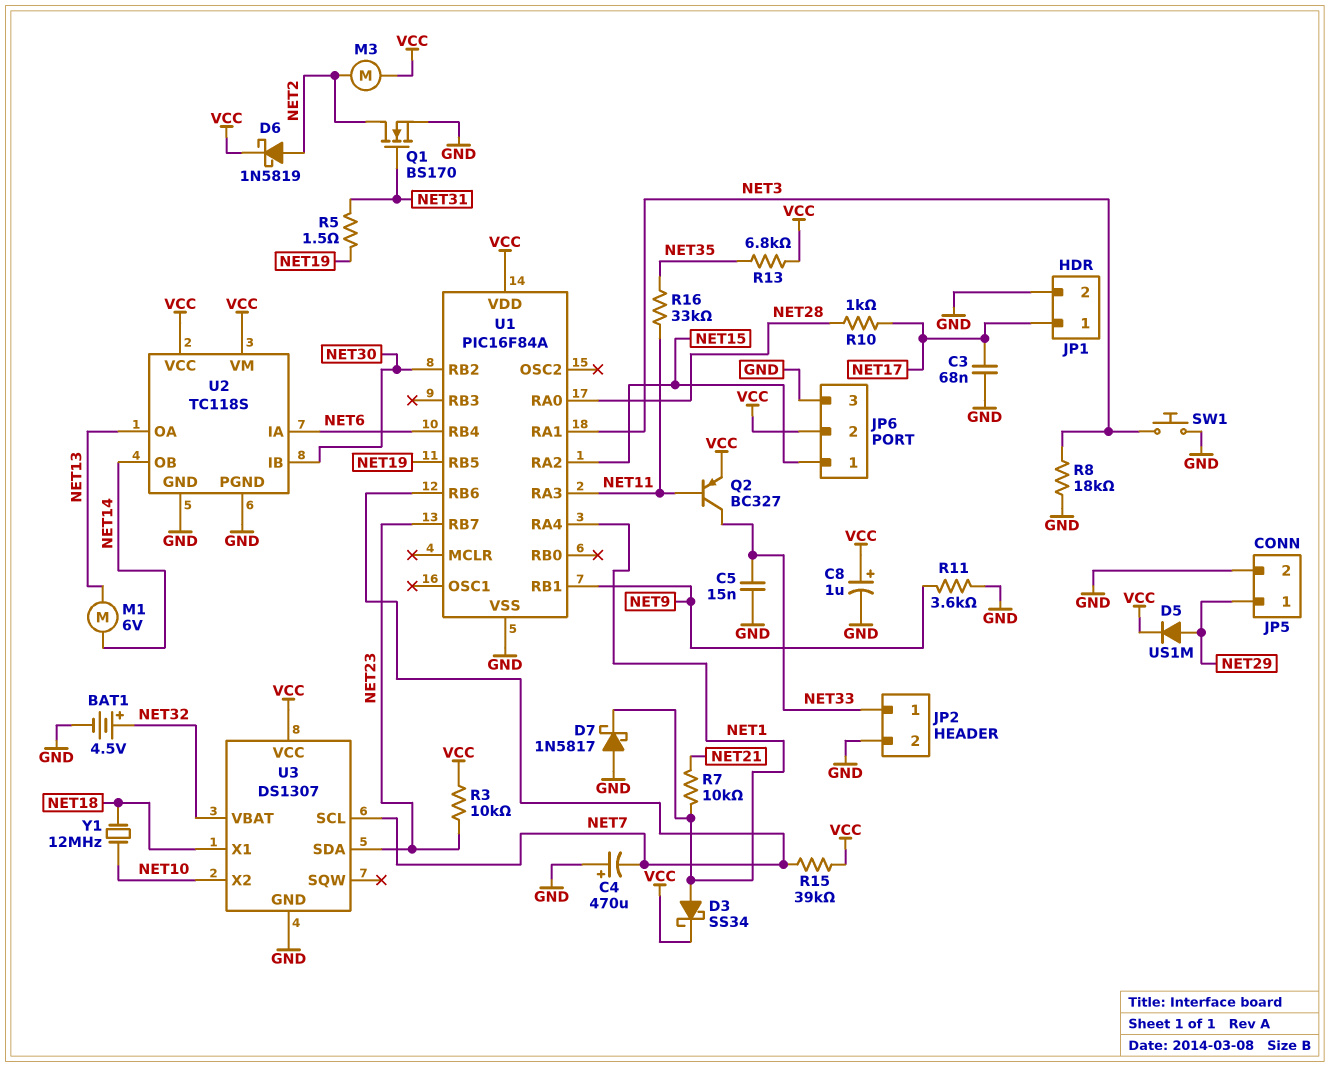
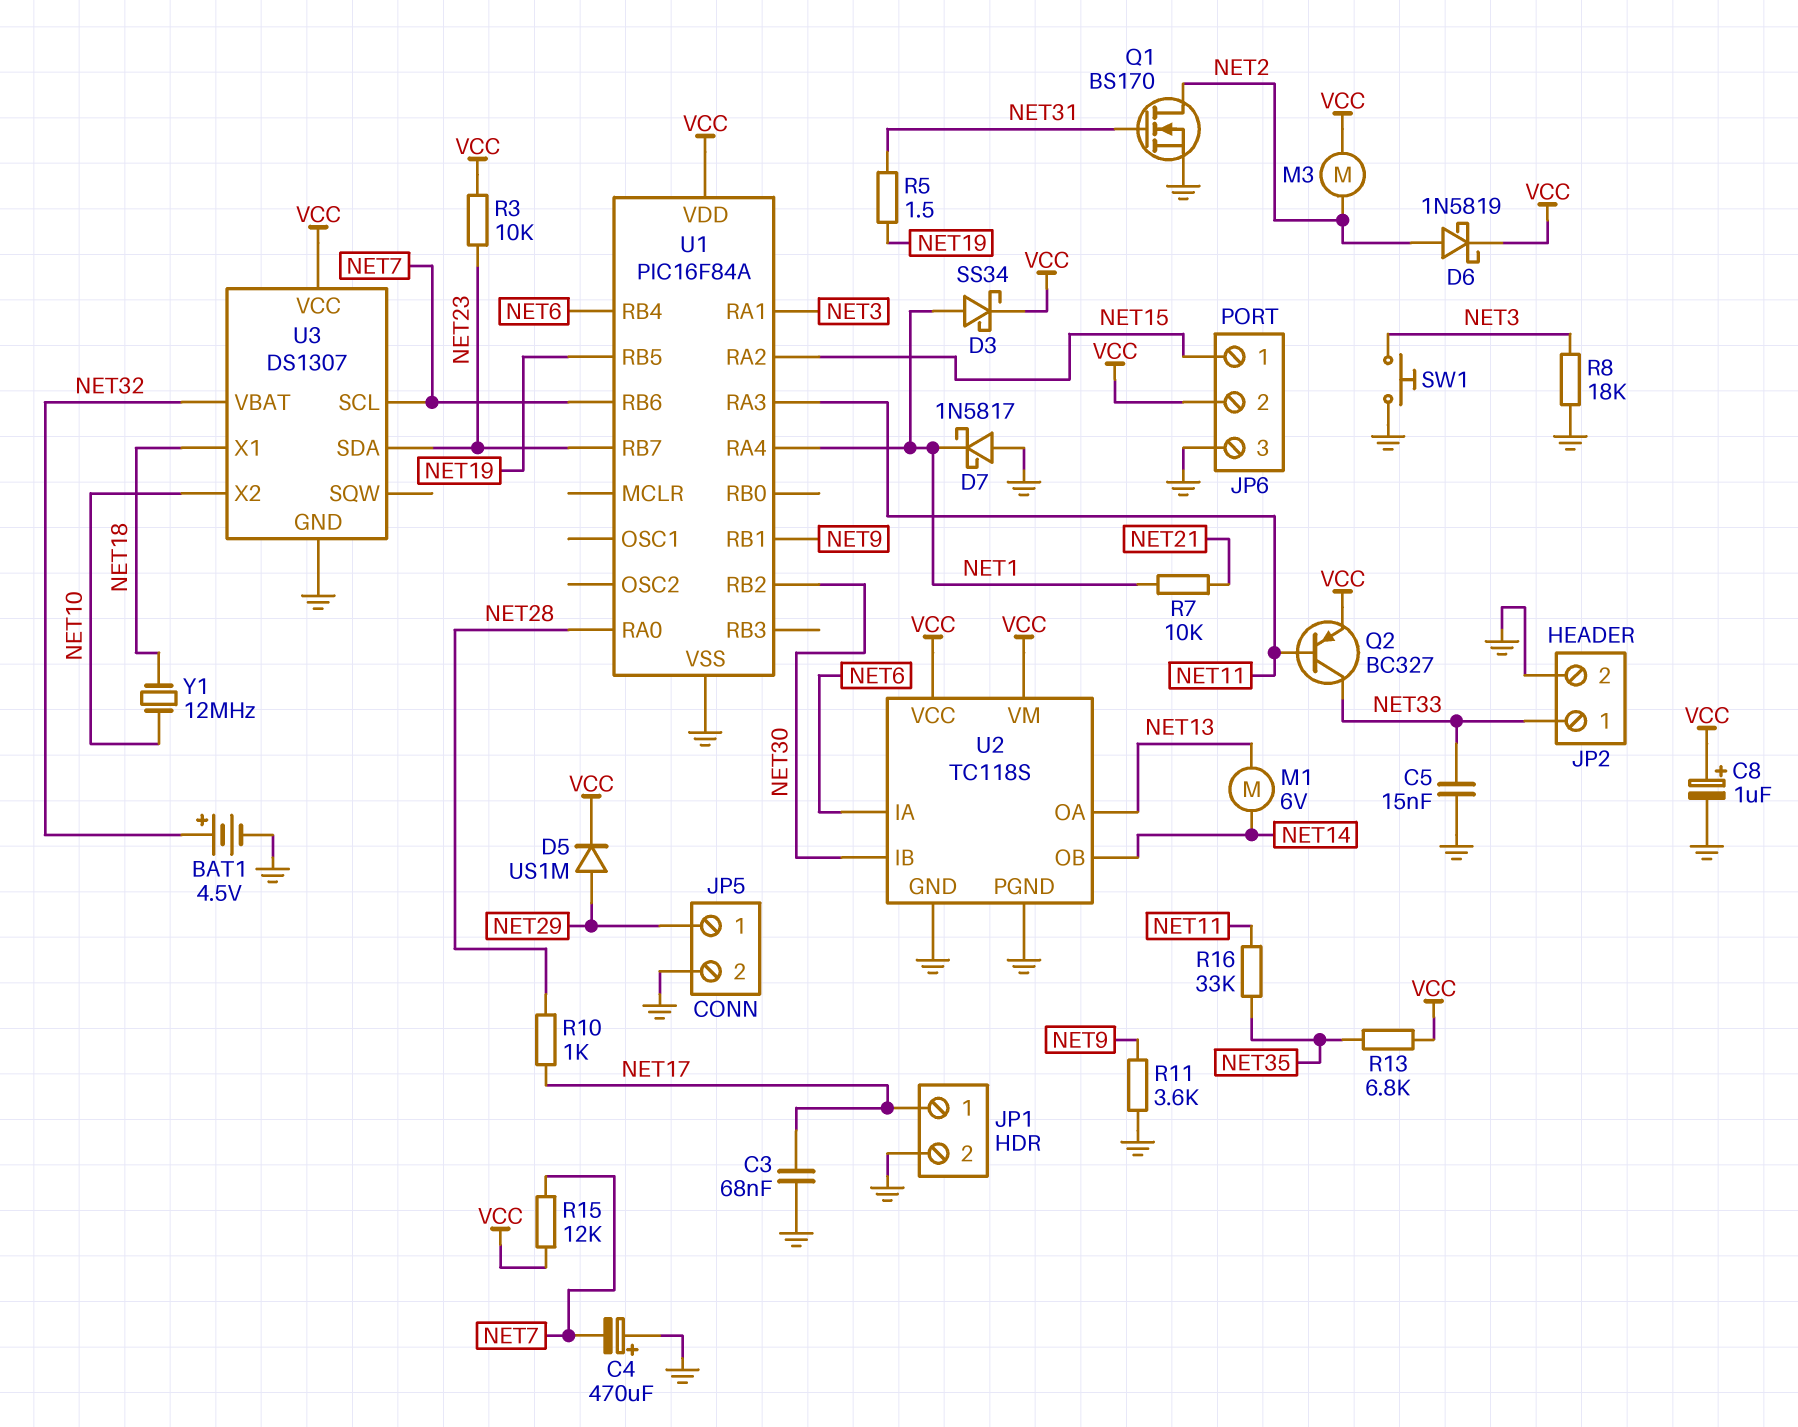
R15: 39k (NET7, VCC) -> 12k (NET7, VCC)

==

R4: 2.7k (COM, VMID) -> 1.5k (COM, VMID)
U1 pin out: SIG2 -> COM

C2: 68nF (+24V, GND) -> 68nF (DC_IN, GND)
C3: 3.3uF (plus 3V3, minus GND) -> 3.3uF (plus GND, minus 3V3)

Activity: Above this instruction are the records; retype exactly the lines from the one containing "C2: 68nF (+24V, GND) -> 68nF (DC_IN, GND)" up to and including the one containing "C3: 3.3uF (plus".

Problem solution:
C2: 68nF (+24V, GND) -> 68nF (DC_IN, GND)
C3: 3.3uF (plus 3V3, minus GND) -> 3.3uF (plus GND, minus 3V3)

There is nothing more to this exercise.